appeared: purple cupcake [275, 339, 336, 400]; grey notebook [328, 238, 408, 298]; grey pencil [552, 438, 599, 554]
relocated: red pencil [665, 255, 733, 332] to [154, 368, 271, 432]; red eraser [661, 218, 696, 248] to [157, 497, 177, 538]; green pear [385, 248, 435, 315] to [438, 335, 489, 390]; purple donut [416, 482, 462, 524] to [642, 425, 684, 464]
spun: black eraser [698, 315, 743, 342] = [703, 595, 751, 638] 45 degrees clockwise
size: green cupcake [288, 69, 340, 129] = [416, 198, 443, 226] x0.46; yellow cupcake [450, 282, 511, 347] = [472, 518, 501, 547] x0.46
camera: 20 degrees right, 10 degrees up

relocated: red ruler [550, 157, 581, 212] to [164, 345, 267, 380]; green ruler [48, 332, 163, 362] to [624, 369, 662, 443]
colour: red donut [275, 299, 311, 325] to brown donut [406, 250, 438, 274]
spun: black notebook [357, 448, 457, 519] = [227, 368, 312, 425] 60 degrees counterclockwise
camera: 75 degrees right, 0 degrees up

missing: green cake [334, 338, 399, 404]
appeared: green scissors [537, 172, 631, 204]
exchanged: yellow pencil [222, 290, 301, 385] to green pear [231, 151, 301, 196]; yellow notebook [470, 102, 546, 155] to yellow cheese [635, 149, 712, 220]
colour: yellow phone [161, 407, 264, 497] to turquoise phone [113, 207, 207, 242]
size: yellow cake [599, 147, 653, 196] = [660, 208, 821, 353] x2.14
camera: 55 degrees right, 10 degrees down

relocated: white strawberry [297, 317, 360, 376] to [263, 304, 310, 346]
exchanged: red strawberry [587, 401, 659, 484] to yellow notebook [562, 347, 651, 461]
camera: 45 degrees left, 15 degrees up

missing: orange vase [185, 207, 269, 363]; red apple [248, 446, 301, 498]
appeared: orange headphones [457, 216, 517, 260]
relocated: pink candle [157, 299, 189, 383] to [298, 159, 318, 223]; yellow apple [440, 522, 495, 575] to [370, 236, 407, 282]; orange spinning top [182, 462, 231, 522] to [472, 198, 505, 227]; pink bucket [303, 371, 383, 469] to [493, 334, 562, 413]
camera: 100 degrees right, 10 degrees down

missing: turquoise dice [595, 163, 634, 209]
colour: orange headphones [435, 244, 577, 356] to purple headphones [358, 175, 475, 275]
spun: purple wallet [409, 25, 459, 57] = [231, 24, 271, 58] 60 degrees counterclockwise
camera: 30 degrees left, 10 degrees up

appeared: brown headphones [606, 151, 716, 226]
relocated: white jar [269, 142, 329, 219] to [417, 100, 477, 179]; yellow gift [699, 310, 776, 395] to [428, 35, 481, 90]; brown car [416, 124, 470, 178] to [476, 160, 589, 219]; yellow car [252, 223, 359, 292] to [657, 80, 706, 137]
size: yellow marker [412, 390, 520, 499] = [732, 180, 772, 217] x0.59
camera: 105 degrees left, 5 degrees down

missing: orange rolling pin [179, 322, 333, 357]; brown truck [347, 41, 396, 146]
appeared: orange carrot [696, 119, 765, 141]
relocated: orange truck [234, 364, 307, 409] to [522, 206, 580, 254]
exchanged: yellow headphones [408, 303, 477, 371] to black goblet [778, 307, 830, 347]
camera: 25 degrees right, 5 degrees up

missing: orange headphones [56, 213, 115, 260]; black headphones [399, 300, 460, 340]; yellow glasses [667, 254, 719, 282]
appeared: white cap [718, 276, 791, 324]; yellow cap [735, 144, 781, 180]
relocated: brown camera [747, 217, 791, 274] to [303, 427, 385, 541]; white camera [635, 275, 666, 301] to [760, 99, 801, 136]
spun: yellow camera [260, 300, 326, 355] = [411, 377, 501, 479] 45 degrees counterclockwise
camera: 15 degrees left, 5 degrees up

_Your instructions_: Among the lines above, find those carrying the word "cupcake" and copy them out.

_Solution to this problem_:
appeared: purple cupcake [275, 339, 336, 400]; grey notebook [328, 238, 408, 298]; grey pencil [552, 438, 599, 554]
size: green cupcake [288, 69, 340, 129] = [416, 198, 443, 226] x0.46; yellow cupcake [450, 282, 511, 347] = [472, 518, 501, 547] x0.46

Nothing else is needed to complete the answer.